** Information supplied **

Start of Block

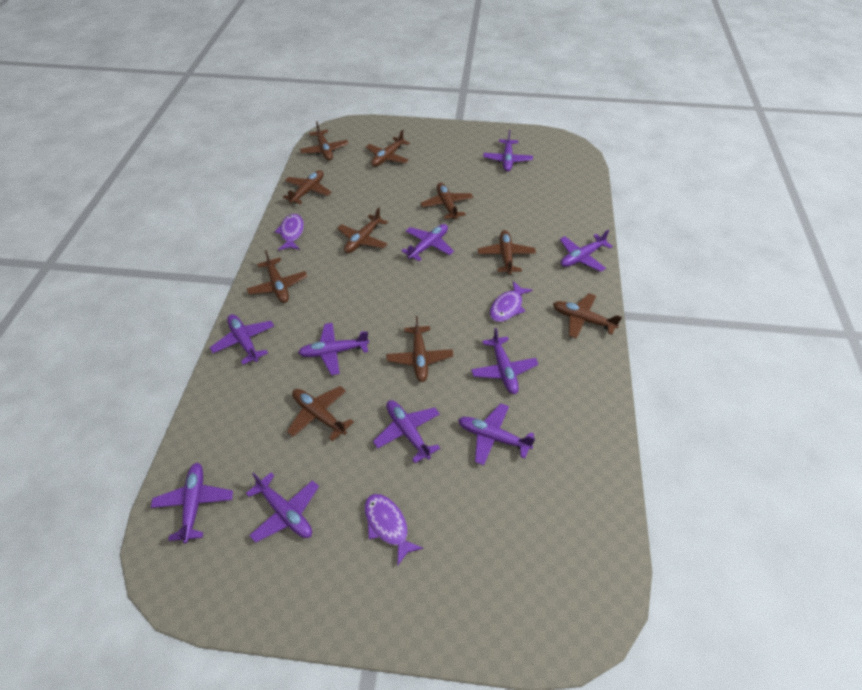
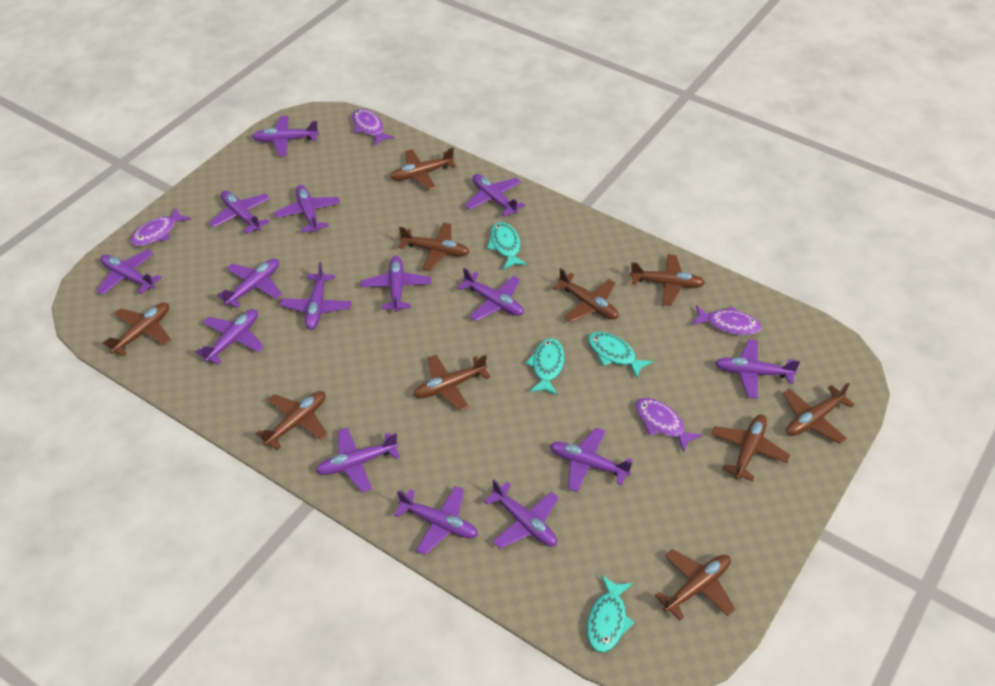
purple fish: 3 -> 4
purple plane: 10 -> 15
turquoise fish: 0 -> 4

End of Block

** Task prompt **
Reproduce the material above exactly but drop all images.

** Task answer **
purple fish: 3 -> 4
purple plane: 10 -> 15
turquoise fish: 0 -> 4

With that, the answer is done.